WHAT YOU SHOULD DO → Return only the stretch of the material below that begins with the line containing "(105, 114) = (300, 75): orange" and ends with the line containing "(553, 230) = (477, 341): none -> white fish", exactly; both of those lines belong to it.

DATA TO EXAMINE →
----------
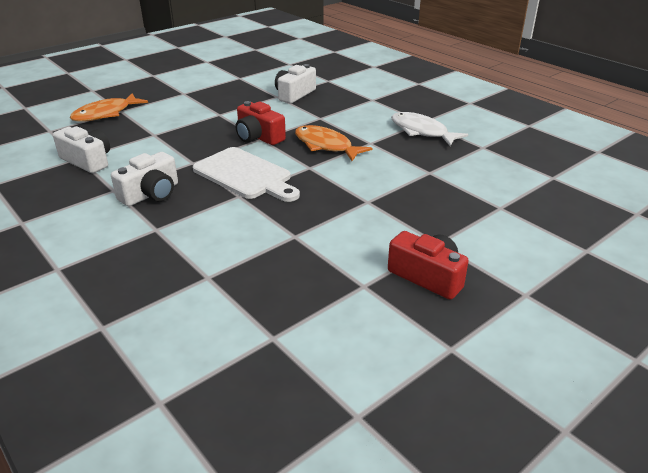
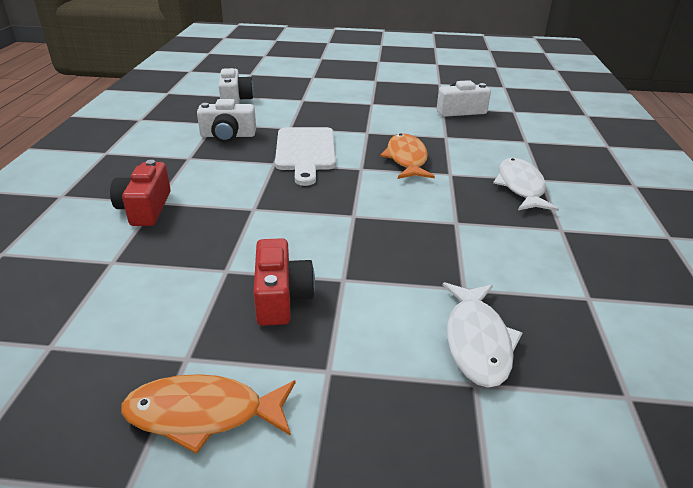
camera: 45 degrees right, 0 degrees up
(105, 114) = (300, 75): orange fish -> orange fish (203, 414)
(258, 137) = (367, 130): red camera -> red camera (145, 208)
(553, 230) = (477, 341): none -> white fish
----------
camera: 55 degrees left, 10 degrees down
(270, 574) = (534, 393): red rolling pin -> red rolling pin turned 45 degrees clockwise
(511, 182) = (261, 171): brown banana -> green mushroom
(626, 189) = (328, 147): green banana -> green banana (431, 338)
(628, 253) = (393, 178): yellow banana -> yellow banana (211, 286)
----------
RESPONSE TO THIS TASK →
(105, 114) = (300, 75): orange fish -> orange fish (203, 414)
(258, 137) = (367, 130): red camera -> red camera (145, 208)
(553, 230) = (477, 341): none -> white fish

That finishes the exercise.